**Objective**
Which lines in the items below contain the string "kern"? Copy each of those lines in full, treating uppercase and lowercase as different.

**Material**
◆ ◆ ◆ ◆ ◆

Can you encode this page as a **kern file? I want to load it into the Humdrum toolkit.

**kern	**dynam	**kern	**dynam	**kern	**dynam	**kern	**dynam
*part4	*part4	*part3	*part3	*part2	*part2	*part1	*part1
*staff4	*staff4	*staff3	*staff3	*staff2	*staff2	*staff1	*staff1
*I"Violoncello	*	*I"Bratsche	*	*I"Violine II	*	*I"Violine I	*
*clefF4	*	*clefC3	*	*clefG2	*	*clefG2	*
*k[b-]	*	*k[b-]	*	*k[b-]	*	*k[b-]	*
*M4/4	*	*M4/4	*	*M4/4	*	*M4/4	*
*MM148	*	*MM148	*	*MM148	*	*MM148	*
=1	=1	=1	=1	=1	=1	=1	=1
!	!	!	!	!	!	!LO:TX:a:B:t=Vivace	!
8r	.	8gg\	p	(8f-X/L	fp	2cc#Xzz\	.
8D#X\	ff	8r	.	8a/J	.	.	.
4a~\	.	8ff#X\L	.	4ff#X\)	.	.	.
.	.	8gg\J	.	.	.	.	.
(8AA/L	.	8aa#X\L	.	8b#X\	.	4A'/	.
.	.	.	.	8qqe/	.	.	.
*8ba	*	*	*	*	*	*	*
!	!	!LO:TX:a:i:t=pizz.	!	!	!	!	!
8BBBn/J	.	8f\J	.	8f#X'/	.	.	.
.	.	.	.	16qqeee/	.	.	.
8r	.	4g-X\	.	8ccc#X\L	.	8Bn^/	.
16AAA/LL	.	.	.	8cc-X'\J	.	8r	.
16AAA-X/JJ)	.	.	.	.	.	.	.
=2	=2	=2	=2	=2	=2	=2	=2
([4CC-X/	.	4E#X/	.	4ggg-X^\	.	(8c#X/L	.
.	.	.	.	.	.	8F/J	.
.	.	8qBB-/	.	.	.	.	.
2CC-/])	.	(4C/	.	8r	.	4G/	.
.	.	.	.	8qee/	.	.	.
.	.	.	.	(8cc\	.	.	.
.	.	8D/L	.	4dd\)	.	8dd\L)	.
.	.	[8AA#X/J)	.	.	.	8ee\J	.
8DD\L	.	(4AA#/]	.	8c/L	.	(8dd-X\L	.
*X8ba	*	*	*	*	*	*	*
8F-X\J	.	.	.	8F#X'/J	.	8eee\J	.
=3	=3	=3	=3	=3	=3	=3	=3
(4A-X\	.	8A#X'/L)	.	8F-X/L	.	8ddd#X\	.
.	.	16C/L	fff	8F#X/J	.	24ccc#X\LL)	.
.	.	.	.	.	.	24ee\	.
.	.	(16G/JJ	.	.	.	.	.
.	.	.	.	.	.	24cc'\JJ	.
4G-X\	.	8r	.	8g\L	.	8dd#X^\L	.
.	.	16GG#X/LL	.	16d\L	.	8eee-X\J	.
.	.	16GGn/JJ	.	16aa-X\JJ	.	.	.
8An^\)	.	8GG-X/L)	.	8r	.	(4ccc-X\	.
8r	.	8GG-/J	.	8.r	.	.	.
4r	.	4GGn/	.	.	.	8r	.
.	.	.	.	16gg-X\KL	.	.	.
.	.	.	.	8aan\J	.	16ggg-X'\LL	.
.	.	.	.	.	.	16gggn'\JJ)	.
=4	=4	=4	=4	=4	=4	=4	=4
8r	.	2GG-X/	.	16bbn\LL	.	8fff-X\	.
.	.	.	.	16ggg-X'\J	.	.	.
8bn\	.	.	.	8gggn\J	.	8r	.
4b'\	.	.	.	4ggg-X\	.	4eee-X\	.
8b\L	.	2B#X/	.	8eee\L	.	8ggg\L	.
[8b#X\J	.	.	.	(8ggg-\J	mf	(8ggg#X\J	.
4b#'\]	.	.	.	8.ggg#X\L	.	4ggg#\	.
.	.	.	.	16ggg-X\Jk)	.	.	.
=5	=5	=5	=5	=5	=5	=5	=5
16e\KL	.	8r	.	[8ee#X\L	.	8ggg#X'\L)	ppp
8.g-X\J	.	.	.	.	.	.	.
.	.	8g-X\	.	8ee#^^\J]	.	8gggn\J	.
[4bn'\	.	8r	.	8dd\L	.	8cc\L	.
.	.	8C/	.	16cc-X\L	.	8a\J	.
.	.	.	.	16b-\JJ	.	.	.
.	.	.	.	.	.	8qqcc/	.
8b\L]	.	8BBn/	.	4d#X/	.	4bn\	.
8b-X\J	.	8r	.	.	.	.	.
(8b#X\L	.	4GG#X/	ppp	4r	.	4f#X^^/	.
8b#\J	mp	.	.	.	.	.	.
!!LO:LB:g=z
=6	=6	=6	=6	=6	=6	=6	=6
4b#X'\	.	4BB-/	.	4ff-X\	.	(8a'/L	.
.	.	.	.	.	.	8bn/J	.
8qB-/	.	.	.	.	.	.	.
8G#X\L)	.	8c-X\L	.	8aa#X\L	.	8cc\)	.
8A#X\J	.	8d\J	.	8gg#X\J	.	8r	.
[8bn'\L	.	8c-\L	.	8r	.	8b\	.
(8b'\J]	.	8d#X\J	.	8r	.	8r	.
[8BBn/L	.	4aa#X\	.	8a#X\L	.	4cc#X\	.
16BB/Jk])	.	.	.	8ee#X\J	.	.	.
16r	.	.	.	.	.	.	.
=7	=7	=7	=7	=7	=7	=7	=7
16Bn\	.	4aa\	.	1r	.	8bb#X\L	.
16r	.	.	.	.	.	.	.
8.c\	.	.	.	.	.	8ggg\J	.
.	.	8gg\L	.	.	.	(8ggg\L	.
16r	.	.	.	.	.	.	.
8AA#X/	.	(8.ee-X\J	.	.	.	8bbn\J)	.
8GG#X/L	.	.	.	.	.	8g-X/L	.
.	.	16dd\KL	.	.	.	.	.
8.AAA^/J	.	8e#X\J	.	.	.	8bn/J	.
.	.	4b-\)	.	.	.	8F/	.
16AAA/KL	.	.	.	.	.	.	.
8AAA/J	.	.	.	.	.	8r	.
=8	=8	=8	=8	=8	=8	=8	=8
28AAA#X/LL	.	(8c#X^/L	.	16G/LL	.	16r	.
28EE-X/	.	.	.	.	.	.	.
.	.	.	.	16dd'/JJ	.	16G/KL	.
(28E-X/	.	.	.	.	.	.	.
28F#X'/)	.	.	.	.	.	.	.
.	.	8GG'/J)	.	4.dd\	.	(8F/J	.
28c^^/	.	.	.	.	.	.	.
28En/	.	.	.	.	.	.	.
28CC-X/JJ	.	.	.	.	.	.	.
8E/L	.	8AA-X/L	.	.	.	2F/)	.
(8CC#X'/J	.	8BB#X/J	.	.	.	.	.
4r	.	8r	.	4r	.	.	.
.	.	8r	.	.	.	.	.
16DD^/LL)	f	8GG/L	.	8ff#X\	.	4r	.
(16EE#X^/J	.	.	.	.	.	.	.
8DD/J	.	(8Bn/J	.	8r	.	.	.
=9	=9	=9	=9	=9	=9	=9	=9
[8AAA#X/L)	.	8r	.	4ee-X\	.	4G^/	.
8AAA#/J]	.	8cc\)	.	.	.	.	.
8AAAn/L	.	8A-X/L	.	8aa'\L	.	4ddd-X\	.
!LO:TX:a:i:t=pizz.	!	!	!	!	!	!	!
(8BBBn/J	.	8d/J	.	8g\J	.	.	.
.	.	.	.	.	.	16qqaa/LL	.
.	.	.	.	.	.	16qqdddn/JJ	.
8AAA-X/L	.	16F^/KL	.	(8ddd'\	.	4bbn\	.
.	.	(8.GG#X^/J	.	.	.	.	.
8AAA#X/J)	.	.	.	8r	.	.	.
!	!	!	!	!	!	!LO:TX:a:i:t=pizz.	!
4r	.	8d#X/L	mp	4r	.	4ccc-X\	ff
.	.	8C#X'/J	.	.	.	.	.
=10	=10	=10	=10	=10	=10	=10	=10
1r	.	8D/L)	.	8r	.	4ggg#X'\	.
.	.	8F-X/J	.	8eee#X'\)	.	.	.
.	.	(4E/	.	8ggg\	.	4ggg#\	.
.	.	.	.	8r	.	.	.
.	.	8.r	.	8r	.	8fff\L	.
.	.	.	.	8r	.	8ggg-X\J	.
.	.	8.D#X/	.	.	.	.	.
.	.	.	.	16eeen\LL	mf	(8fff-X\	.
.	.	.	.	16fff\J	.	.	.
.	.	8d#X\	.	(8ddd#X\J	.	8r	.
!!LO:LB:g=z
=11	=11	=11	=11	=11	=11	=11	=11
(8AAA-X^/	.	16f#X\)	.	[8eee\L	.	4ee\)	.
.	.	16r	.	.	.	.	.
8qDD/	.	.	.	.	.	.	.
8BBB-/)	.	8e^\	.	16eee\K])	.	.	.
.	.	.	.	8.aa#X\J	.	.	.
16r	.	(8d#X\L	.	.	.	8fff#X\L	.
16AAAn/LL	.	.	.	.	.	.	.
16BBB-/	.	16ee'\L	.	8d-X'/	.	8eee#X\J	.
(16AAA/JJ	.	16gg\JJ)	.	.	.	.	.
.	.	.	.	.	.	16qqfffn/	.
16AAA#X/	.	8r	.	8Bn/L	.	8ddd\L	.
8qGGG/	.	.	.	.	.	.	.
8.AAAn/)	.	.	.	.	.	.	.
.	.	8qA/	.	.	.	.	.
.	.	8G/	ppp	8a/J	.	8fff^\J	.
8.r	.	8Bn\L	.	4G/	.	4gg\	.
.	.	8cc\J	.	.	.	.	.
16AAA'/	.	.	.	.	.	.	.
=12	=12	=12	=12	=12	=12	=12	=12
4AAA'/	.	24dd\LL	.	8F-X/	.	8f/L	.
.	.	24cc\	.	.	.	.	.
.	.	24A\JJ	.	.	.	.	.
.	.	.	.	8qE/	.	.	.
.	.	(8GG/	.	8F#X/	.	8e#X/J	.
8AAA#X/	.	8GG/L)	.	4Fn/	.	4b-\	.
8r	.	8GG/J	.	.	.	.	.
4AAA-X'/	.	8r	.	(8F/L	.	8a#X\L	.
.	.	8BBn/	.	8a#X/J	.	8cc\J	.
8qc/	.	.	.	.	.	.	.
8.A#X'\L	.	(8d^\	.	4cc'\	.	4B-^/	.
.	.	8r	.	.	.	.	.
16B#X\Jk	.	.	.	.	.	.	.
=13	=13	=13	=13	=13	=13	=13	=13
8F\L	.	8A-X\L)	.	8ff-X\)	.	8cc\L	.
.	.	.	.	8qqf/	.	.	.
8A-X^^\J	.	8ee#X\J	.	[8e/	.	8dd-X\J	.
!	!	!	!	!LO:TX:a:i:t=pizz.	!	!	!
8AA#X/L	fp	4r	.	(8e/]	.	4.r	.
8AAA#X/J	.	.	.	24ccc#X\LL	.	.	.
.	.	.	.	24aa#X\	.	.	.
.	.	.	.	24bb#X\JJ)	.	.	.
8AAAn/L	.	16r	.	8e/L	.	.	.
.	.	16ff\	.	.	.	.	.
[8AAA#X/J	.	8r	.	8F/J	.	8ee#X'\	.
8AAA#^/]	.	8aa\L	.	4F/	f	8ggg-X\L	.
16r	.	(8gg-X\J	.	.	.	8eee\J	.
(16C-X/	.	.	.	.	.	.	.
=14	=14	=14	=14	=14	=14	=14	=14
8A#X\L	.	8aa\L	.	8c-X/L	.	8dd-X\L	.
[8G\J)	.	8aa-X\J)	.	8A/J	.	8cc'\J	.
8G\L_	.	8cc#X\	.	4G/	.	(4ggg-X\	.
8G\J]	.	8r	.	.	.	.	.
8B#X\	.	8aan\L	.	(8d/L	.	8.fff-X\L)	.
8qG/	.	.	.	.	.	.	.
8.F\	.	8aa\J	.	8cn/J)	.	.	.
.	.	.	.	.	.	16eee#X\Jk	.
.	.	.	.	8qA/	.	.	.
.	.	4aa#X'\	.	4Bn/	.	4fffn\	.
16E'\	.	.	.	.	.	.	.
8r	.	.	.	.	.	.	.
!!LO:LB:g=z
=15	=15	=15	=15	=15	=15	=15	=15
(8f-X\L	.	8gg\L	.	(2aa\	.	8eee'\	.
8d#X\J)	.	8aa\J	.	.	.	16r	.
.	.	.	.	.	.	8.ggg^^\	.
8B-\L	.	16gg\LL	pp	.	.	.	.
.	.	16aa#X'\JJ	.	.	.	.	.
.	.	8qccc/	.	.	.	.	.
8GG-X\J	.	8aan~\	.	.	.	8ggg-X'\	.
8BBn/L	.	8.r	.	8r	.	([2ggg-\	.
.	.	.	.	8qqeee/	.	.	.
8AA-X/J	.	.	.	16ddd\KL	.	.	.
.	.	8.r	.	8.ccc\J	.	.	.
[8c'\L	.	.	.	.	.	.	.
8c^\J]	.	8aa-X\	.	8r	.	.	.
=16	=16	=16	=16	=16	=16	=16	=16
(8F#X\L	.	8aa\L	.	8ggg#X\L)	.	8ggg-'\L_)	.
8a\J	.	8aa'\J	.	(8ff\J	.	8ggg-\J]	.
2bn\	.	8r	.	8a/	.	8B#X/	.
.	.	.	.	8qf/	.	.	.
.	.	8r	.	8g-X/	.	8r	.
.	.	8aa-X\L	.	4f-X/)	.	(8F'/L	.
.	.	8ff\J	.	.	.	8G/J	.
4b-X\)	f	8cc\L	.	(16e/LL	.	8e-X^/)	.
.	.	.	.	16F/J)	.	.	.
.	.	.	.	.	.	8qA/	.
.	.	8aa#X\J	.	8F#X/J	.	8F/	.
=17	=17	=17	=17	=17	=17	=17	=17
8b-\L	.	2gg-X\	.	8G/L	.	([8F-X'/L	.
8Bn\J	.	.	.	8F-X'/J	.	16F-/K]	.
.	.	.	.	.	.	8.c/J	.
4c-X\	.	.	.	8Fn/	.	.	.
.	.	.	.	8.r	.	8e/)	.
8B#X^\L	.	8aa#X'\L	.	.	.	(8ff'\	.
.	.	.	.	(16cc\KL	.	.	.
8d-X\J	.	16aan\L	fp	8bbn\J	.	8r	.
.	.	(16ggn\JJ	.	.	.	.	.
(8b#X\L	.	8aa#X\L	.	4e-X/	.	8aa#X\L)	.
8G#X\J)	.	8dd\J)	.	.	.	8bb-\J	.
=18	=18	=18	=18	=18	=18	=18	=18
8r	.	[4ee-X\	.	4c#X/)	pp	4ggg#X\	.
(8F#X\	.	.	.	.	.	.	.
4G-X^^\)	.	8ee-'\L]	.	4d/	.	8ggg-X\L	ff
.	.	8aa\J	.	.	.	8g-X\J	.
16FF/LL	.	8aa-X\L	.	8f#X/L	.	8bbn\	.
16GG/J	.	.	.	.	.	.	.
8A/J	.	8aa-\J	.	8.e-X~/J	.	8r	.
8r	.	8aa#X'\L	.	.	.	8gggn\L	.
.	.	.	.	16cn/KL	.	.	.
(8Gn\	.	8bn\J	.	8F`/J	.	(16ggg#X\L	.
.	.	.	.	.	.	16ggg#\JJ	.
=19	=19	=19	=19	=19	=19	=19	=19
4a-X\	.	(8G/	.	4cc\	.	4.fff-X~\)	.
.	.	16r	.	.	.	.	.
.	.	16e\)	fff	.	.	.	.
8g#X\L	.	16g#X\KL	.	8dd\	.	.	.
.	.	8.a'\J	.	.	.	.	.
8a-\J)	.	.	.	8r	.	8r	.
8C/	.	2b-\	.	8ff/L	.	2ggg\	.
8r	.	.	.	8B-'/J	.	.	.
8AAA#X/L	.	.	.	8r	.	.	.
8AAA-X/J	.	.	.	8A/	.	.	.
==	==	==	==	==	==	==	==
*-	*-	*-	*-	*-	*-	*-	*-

◆ ◆ ◆ ◆ ◆

**Finished task**
Can you encode this page as a **kern file? I want to load it into the Humdrum toolkit.
**kern	**dynam	**kern	**dynam	**kern	**dynam	**kern	**dynam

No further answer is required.